* Your objective:
Where the string "diode" occurs in the material below, report the whole line.
########################################
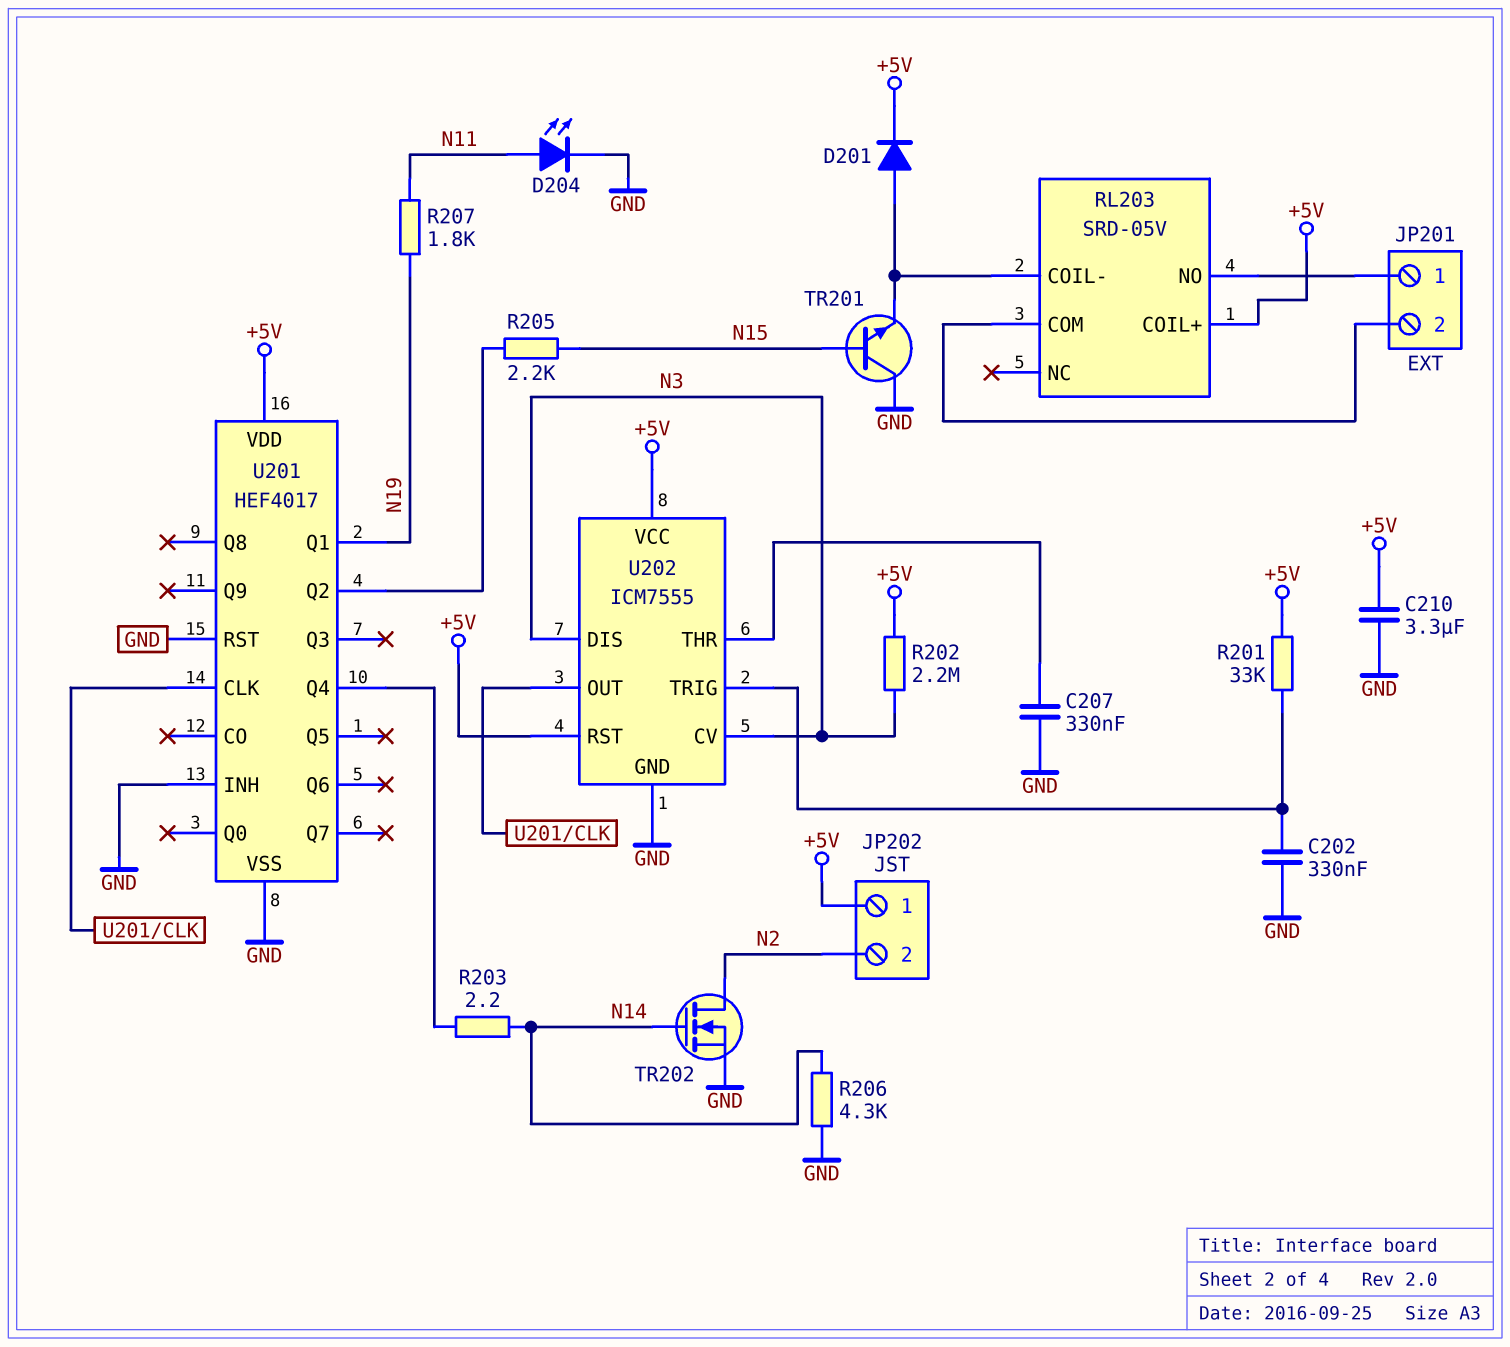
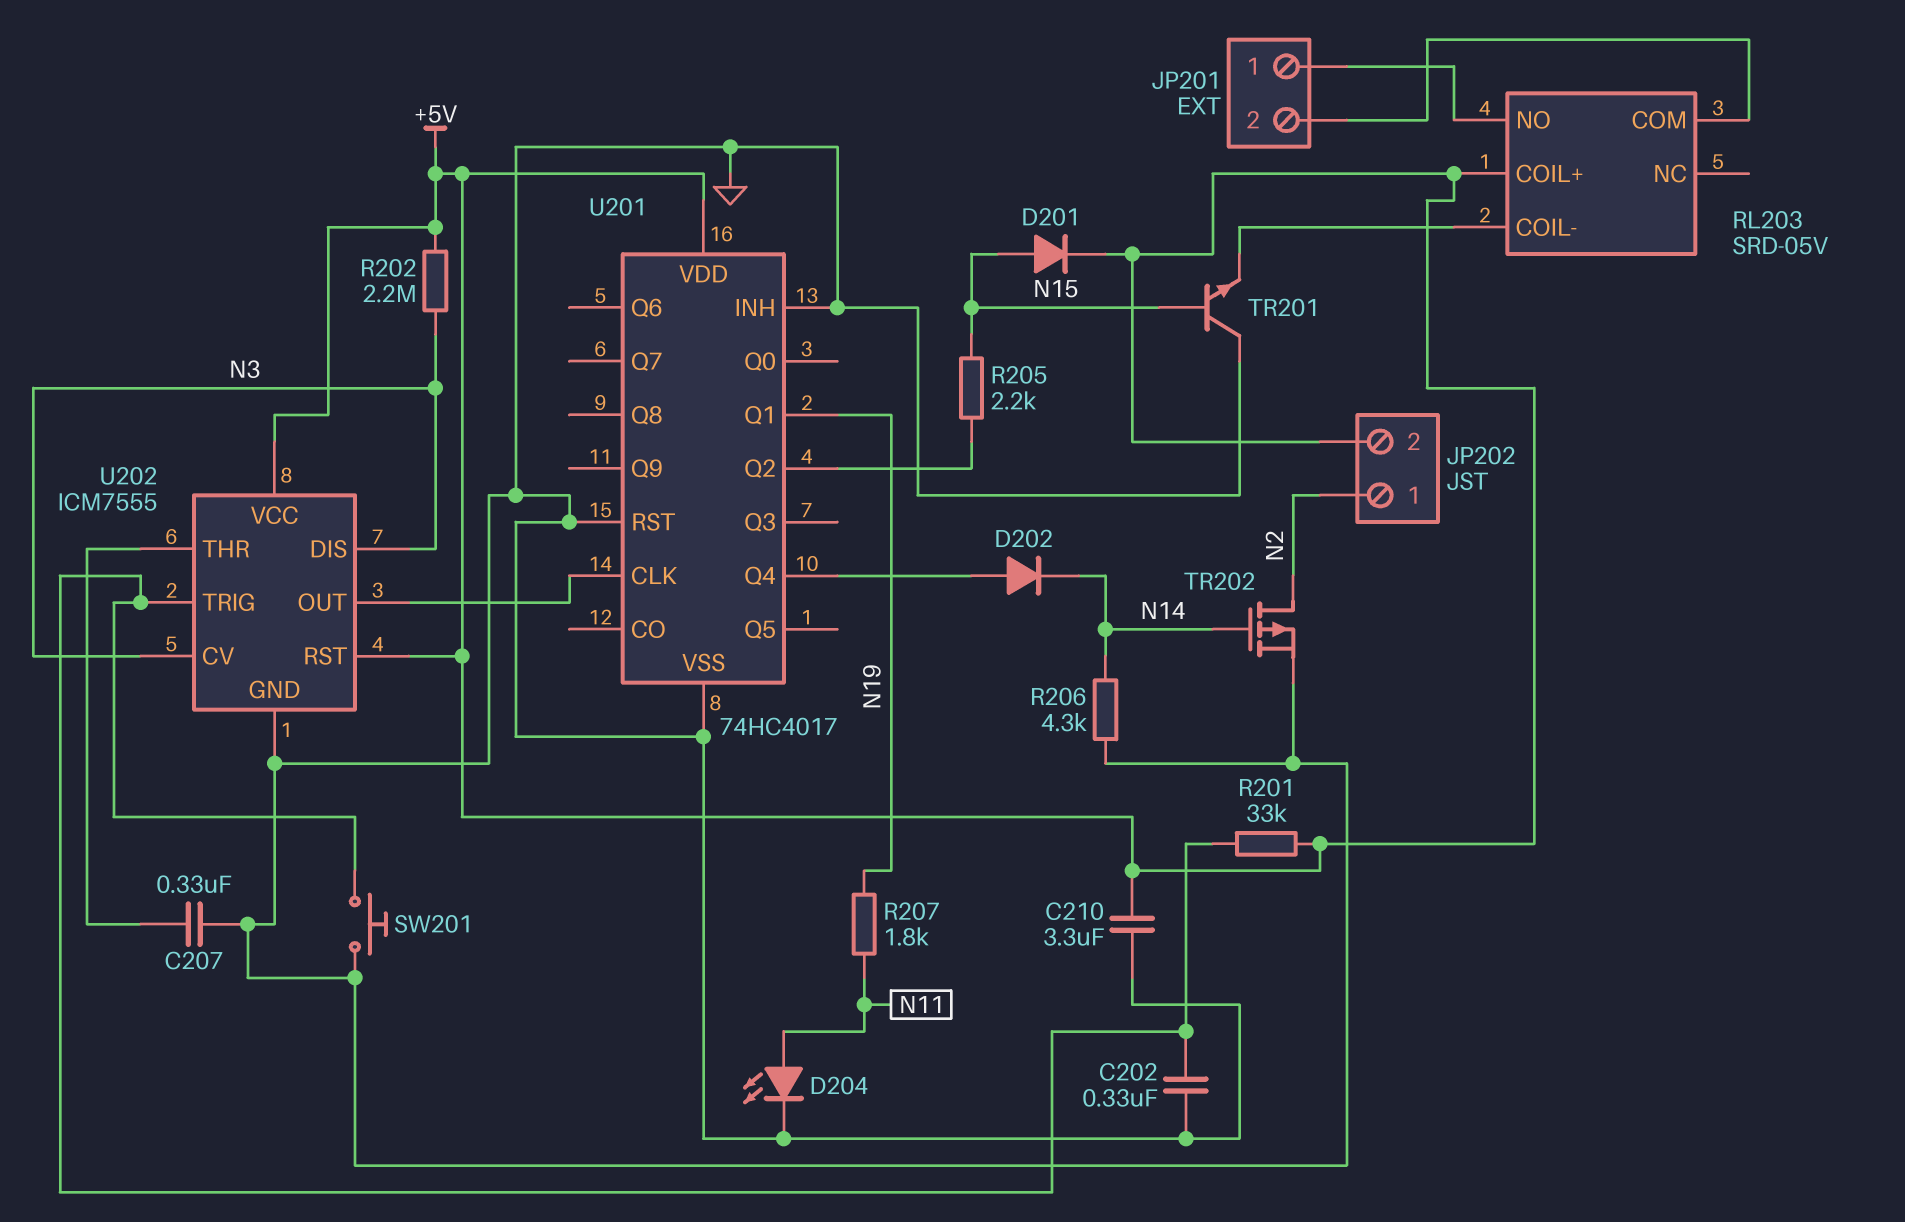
D201: diode (A RL203/COIL-, K +5V) -> diode (A N15, K +5V)
D202: none -> diode (A U201/Q4, K N14)
JP202 pin 1: +5V -> N2
JP202 pin 2: N2 -> +5V
R203: 2.2 (N14, U201/Q4) -> none
SW201: none -> button (GND, U202/TRIG)
TR202: NMOS (G N14, D N2, S GND) -> PMOS (G N14, D N2, S GND)
U201: HEF4017 -> 74HC4017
########################################
* Response area:
D201: diode (A RL203/COIL-, K +5V) -> diode (A N15, K +5V)
D202: none -> diode (A U201/Q4, K N14)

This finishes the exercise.